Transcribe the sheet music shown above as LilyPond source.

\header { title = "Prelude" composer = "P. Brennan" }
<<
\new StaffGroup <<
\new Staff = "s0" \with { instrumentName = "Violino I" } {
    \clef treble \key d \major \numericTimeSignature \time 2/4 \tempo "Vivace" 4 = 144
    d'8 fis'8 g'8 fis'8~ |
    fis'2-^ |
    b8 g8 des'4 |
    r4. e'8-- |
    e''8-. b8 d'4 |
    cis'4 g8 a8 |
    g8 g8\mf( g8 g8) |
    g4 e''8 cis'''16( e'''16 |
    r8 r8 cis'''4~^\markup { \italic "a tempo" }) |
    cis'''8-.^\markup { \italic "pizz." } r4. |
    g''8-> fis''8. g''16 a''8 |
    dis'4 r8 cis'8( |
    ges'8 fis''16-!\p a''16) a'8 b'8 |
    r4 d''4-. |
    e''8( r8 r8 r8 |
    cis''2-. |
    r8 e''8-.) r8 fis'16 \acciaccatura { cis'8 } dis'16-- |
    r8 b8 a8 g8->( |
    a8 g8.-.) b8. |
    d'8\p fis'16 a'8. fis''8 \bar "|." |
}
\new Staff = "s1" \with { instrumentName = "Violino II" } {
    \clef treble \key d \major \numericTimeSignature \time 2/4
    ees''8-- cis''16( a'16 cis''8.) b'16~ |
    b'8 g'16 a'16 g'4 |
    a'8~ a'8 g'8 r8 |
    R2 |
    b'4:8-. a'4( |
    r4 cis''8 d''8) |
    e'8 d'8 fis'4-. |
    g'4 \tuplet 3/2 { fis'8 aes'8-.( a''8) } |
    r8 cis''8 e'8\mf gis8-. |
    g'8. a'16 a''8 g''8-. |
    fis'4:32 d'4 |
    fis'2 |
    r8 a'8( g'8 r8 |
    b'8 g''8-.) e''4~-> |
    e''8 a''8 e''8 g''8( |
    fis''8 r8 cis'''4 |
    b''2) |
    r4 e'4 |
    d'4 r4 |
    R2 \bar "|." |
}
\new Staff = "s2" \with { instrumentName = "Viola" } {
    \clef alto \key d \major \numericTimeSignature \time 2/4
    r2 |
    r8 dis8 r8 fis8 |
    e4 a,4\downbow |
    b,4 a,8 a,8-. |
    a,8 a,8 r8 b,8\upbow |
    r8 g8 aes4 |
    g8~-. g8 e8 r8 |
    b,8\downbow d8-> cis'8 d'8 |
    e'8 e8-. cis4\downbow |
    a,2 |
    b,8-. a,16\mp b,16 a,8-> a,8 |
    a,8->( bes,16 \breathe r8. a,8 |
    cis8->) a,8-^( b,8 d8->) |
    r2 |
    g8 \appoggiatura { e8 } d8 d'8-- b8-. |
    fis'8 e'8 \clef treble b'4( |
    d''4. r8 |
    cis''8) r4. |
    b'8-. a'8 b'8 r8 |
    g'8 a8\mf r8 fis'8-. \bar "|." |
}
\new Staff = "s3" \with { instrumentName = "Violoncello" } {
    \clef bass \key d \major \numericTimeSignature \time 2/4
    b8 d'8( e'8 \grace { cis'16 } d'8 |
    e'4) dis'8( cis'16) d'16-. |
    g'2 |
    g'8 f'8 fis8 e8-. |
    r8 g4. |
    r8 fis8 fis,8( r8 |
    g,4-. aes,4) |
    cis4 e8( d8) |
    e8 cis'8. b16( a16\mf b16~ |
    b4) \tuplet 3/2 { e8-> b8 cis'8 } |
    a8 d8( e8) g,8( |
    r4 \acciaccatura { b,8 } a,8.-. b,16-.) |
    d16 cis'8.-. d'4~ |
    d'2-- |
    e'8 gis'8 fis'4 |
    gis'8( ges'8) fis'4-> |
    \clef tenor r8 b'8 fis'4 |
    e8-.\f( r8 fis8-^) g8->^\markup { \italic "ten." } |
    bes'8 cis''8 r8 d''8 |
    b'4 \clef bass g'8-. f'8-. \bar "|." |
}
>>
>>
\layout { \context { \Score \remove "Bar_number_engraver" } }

________

Tally the lines in the data above that include the string "tuplet". Reply with the number alone.

2